- [EXERCISE DETAILS]: Each line of the material that mentions the word "grey" is to be copied.

- [MATERIAL FOR THIS EXERCISE]:
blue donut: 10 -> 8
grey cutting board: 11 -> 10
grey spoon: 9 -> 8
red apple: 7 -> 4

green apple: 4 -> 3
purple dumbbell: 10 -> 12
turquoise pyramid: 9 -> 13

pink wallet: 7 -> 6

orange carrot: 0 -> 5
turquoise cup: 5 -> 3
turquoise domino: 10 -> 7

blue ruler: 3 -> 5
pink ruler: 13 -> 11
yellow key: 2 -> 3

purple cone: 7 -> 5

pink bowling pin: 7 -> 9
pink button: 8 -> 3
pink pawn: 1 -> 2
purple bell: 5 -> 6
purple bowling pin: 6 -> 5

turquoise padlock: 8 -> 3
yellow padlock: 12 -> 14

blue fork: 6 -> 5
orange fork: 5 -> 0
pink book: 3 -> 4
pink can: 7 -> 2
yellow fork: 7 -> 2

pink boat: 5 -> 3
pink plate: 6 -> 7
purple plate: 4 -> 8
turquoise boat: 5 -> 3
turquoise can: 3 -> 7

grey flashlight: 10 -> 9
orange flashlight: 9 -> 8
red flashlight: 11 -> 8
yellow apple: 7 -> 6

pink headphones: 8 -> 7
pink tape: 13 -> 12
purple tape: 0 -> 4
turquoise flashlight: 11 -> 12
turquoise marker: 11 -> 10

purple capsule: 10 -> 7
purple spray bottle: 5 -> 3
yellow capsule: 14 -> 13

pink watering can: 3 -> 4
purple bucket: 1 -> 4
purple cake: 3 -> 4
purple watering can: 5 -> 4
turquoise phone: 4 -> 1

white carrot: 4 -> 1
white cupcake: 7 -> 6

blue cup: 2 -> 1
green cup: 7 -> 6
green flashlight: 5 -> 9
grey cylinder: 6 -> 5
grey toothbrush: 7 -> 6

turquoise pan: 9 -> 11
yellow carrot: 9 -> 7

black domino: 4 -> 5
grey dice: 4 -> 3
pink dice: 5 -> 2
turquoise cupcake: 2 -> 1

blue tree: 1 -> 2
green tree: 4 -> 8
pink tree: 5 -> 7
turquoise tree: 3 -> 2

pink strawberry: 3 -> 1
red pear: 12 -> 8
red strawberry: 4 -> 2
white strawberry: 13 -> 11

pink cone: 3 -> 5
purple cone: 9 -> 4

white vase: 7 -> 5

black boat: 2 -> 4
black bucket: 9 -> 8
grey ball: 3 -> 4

- [SOLUTION]:
grey cutting board: 11 -> 10
grey spoon: 9 -> 8
grey flashlight: 10 -> 9
grey cylinder: 6 -> 5
grey toothbrush: 7 -> 6
grey dice: 4 -> 3
grey ball: 3 -> 4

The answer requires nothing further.